§ **EXERCISE REQUIREMENTS**: Every line below that has the string "turquoise" adds one to the count. Give that count by itself.

§ **DATA PROVIDED**:
• • • • •

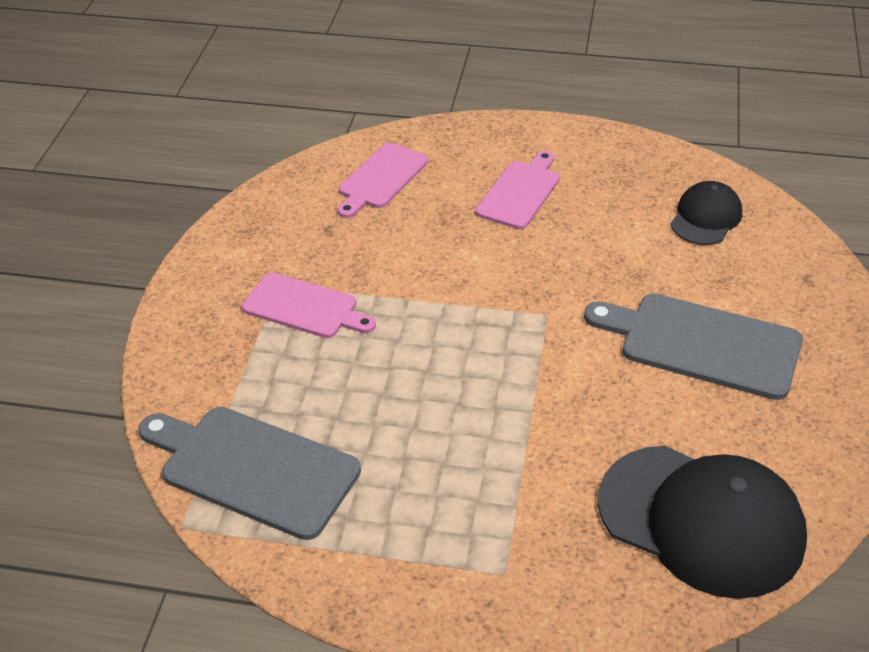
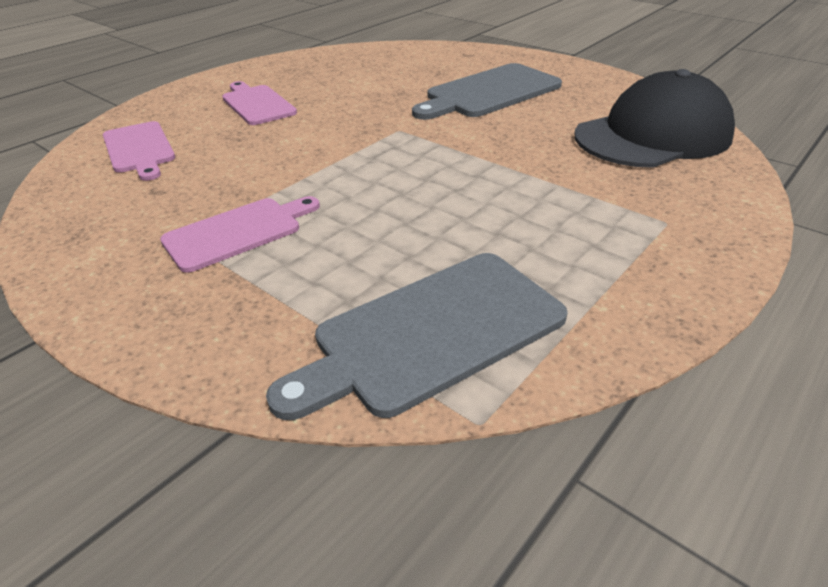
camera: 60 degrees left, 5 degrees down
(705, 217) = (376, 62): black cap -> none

• • • • •

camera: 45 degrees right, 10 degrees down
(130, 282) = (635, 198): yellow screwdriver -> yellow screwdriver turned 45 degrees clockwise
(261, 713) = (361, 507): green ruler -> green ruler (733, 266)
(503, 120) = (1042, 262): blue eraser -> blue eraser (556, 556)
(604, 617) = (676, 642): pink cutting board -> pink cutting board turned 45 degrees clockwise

• • • • •

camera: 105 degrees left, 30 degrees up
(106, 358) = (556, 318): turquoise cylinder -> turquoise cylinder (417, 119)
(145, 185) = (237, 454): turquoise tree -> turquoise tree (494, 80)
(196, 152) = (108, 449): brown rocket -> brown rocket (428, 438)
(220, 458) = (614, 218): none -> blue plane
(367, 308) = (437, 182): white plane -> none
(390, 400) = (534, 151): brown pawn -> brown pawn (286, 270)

• • • • •

§ **TASK RESPONSE**: 2